• Exercise objective
Give back each entry unchanged, minus pictures.

[Collected data]
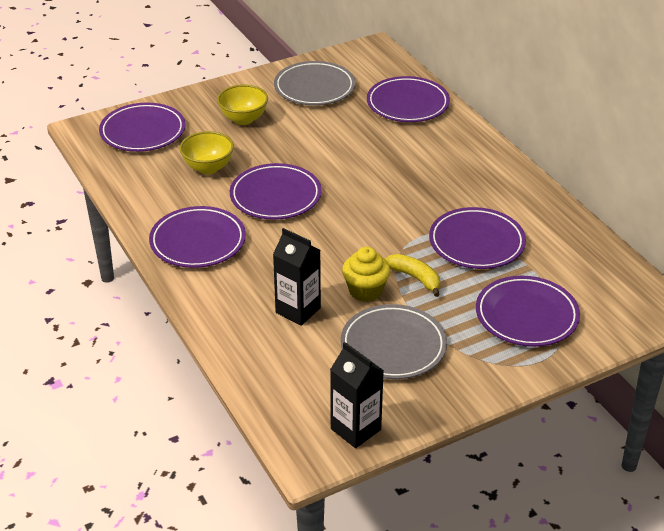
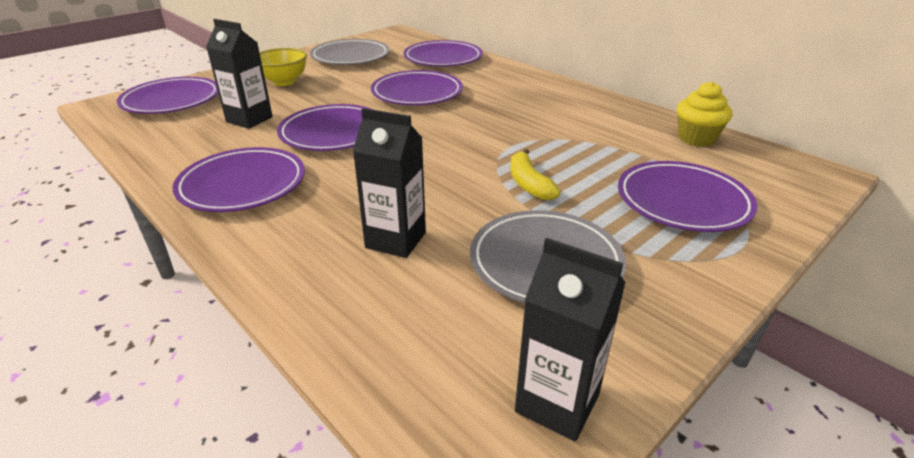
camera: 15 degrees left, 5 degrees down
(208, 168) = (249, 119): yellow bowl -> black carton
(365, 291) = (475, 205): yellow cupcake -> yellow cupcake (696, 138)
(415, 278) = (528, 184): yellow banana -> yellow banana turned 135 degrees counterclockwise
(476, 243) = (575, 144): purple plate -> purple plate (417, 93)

• Reply to the task
camera: 15 degrees left, 5 degrees down
(208, 168) = (249, 119): yellow bowl -> black carton
(365, 291) = (475, 205): yellow cupcake -> yellow cupcake (696, 138)
(415, 278) = (528, 184): yellow banana -> yellow banana turned 135 degrees counterclockwise
(476, 243) = (575, 144): purple plate -> purple plate (417, 93)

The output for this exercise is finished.